AIM OF THE EXERCISE: No pictures go into the output, which should consist only of the lines from the first line of the data through the line with "(509, 301) = (435, 246): purple", copied exactly.

[TASK INPUTS Boundary: Start]

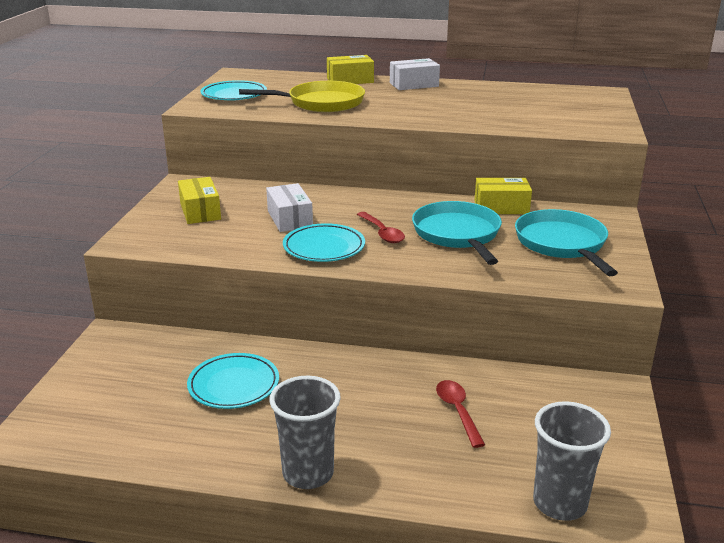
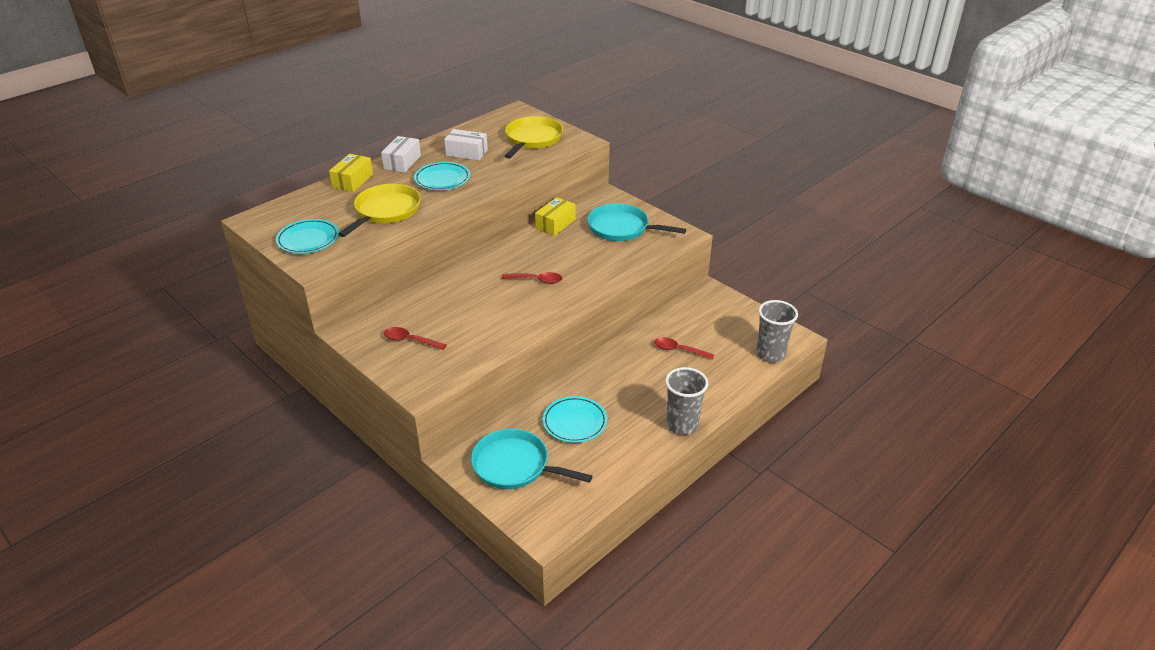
camera: 55 degrees left, 10 degrees up
(200, 211) = (410, 340): yellow box -> red spoon
(289, 219) = (472, 307): white box -> white box (466, 153)
(324, 247) = (529, 310): turquoise plate -> turquoise plate (442, 179)
(457, 234) = (570, 255): turquoise pan -> turquoise pan (515, 465)
(566, 112) = (532, 139): none -> yellow pan

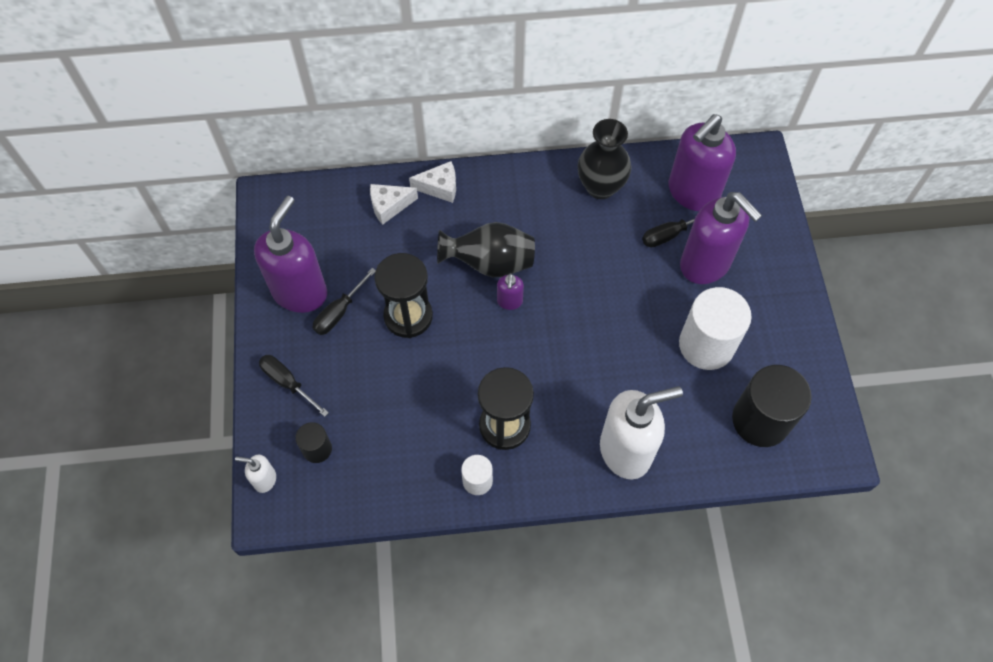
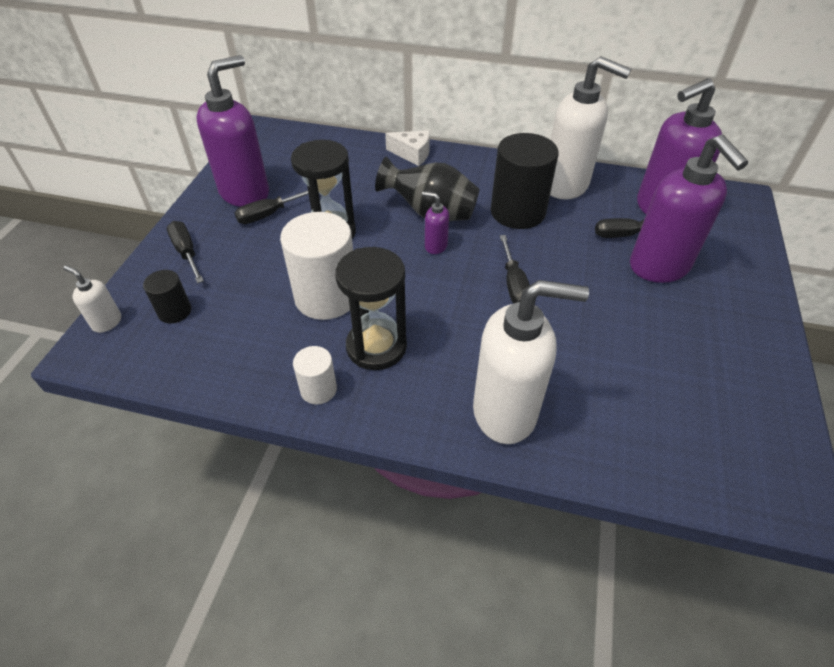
camera: 20 degrees right, 15 degrees down
(389, 206) = (360, 156): white cheese -> none
(509, 301) = (435, 246): purple soap dispenser -> purple soap dispenser turned 90 degrees clockwise
(591, 323) = (513, 284): none -> black screwdriver
(600, 187) = (566, 185): black vase -> white soap dispenser
(706, 345) = (640, 336): white cylinder -> white cylinder (326, 297)
(760, 420) = (691, 430): black cylinder -> black cylinder (517, 212)

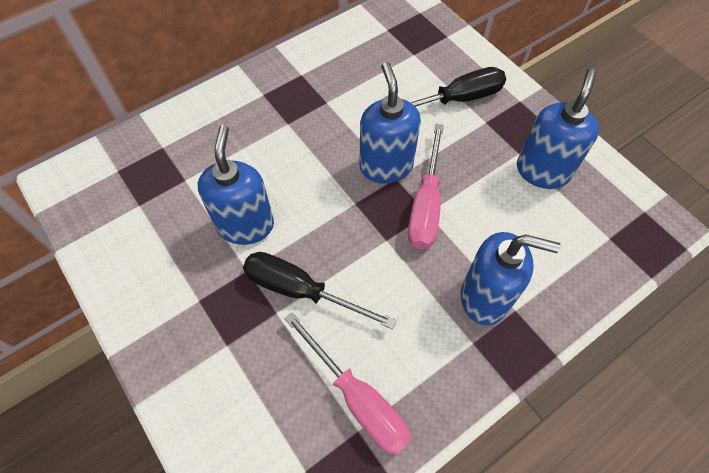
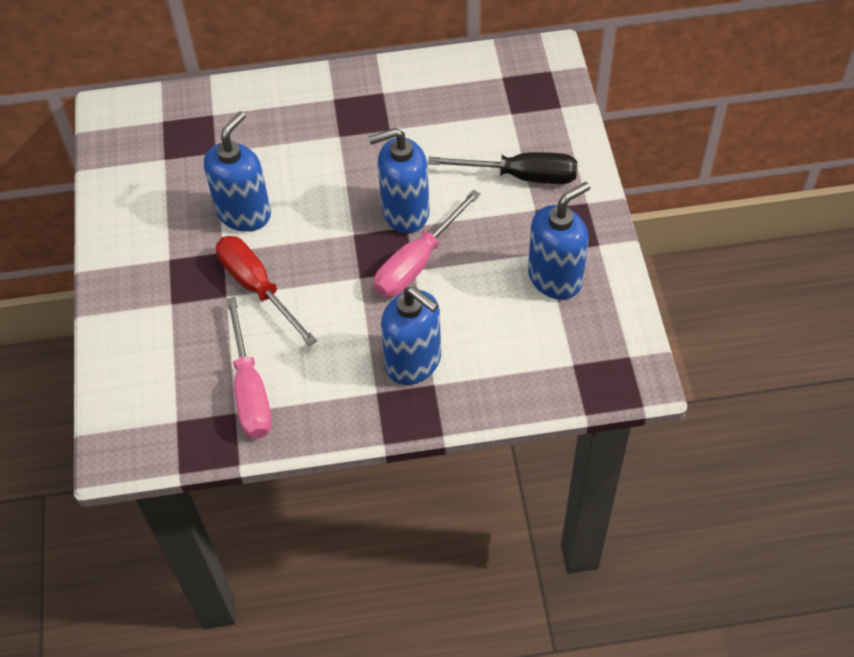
camera: 30 degrees right, 5 degrees down
(301, 291) = (257, 287): black screwdriver -> red screwdriver
(386, 166) = (405, 212): blue soap dispenser -> blue soap dispenser turned 120 degrees counterclockwise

[TASK INPUTS Boundary: End]

TASK ANSWER:
camera: 55 degrees left, 10 degrees up
(200, 211) = (410, 340): yellow box -> red spoon
(289, 219) = (472, 307): white box -> white box (466, 153)
(324, 247) = (529, 310): turquoise plate -> turquoise plate (442, 179)
(457, 234) = (570, 255): turquoise pan -> turquoise pan (515, 465)
(566, 112) = (532, 139): none -> yellow pan

camera: 20 degrees right, 15 degrees down
(389, 206) = (360, 156): white cheese -> none
(509, 301) = (435, 246): purple soap dispenser -> purple soap dispenser turned 90 degrees clockwise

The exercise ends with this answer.